> **Records for this exercise**
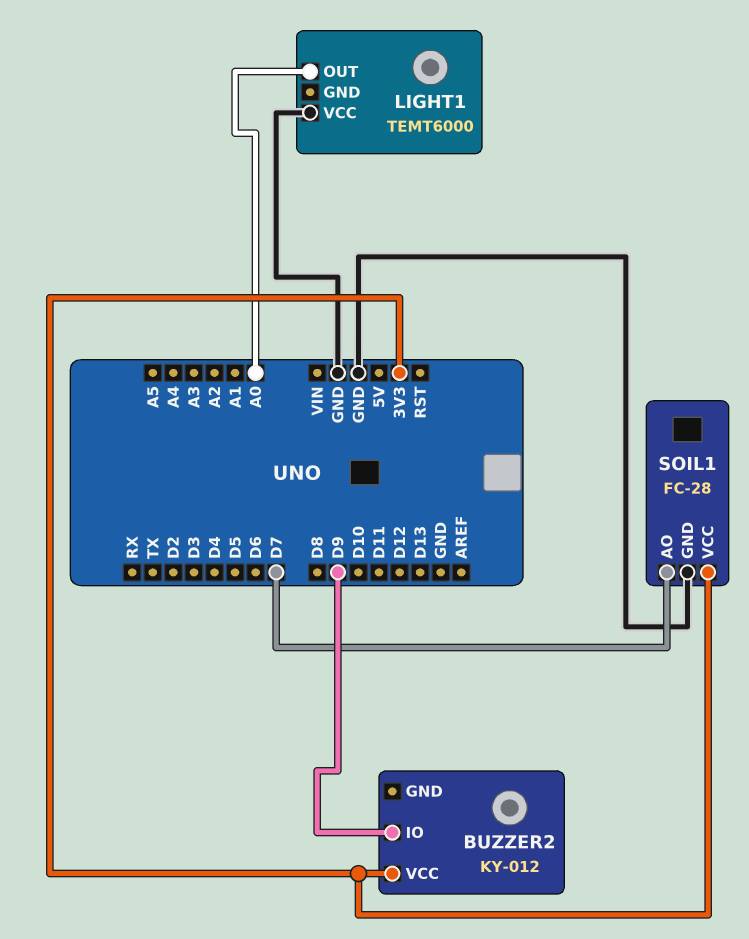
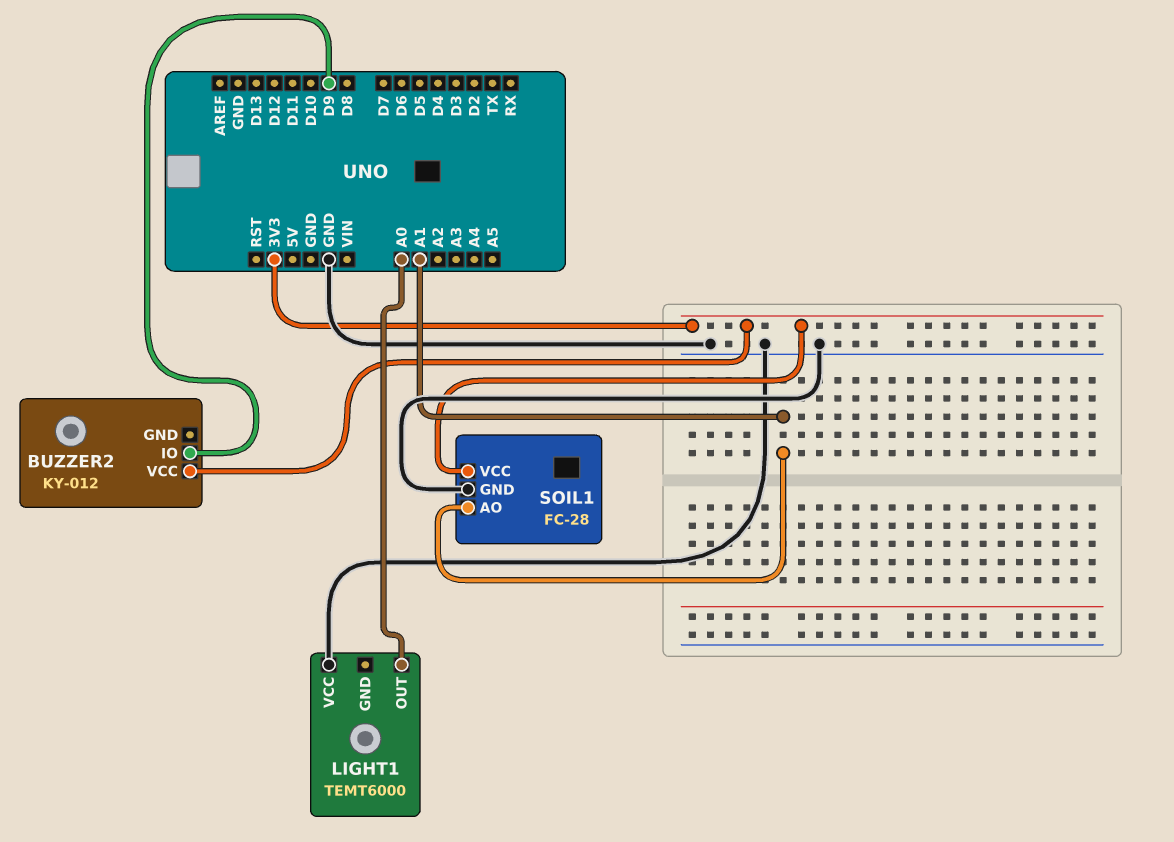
SOIL1 pin AO: D7 -> A1

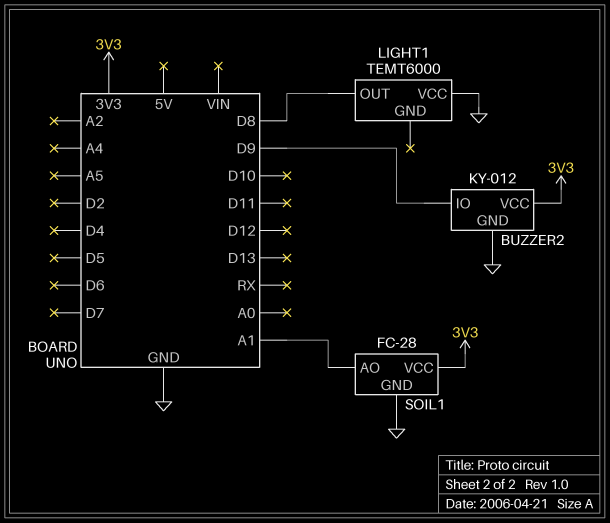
BUZZER2 pin GND: none -> GND
LIGHT1 pin OUT: A0 -> D8

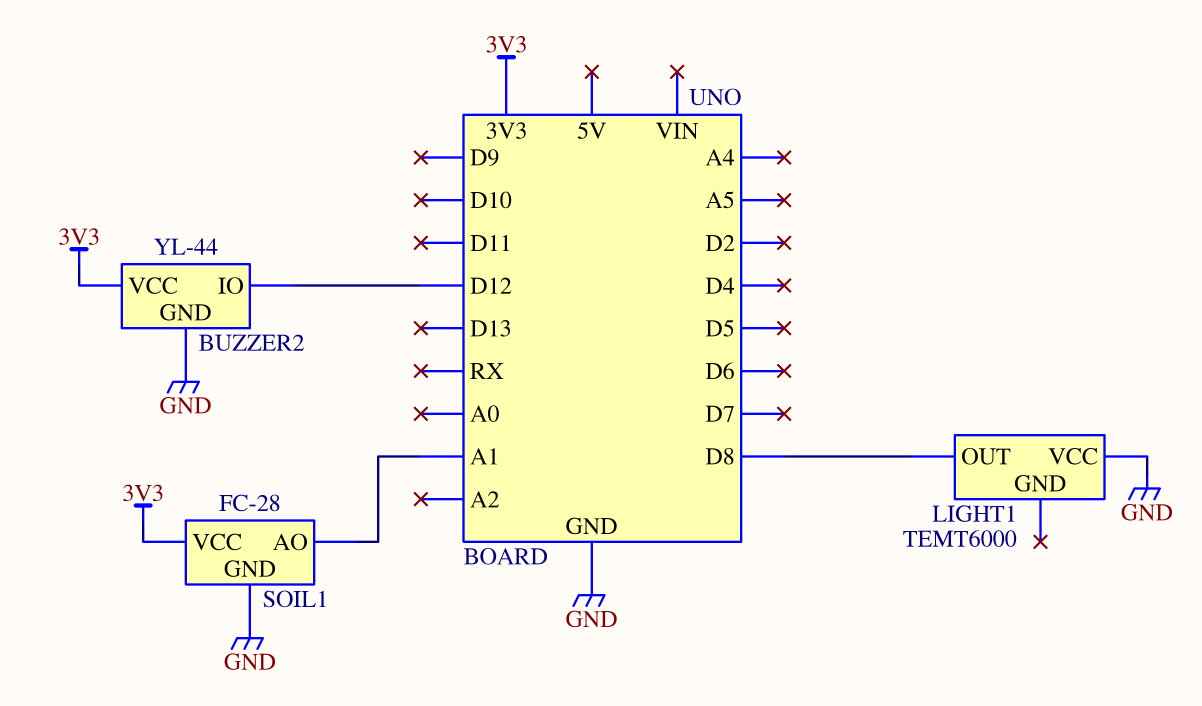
BUZZER2: KY-012 -> YL-44
BUZZER2 pin IO: D9 -> D12

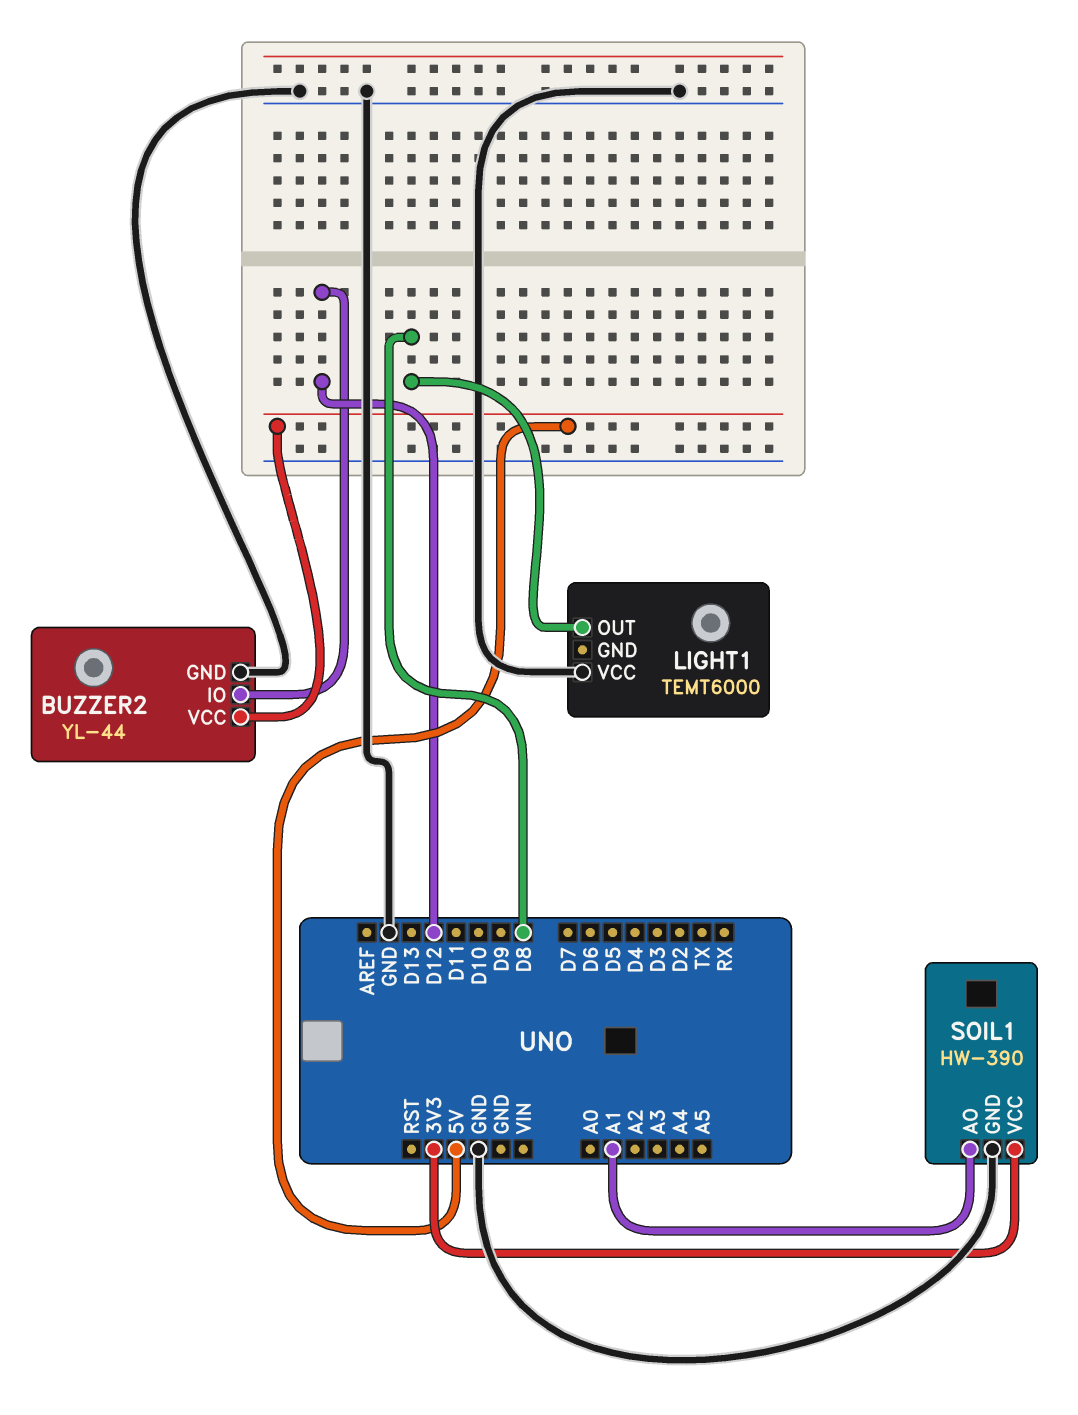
BUZZER2 pin VCC: 3V3 -> 5V
SOIL1: FC-28 -> HW-390

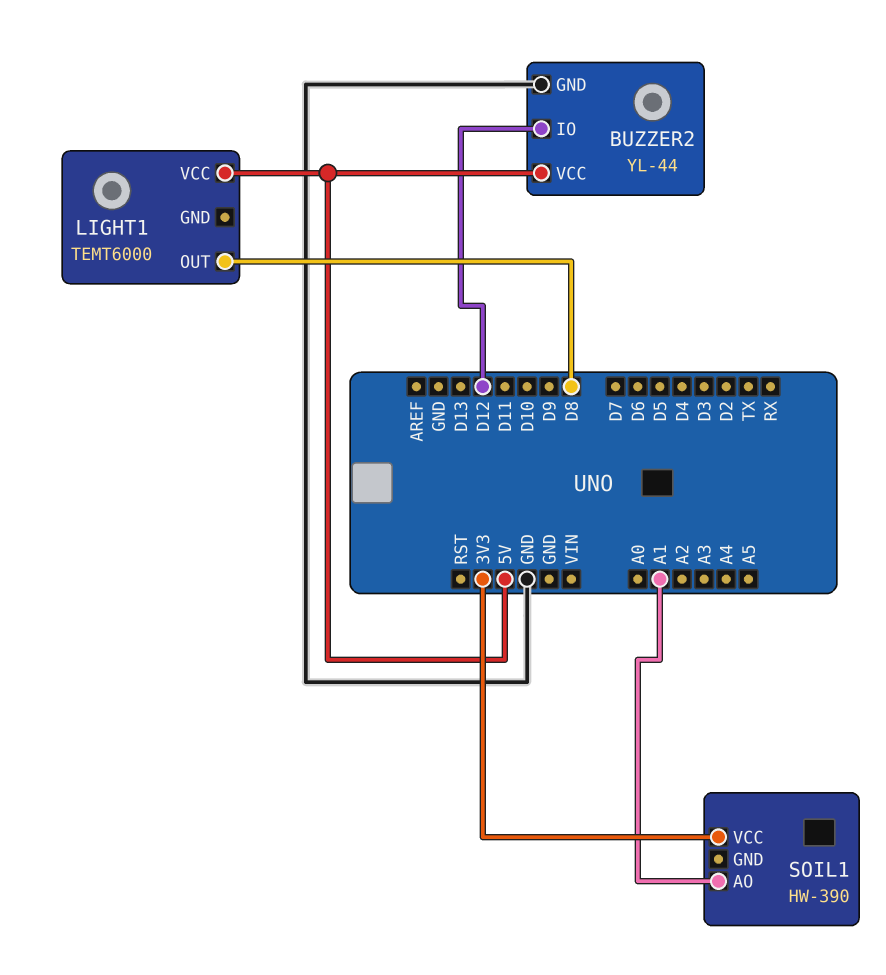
LIGHT1 pin VCC: GND -> 5V
SOIL1 pin GND: GND -> none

> **What to produce**
When you restate the listing above, give each line word for word but leave out every image.

> **Result**
SOIL1 pin AO: D7 -> A1

BUZZER2 pin GND: none -> GND
LIGHT1 pin OUT: A0 -> D8

BUZZER2: KY-012 -> YL-44
BUZZER2 pin IO: D9 -> D12

BUZZER2 pin VCC: 3V3 -> 5V
SOIL1: FC-28 -> HW-390

LIGHT1 pin VCC: GND -> 5V
SOIL1 pin GND: GND -> none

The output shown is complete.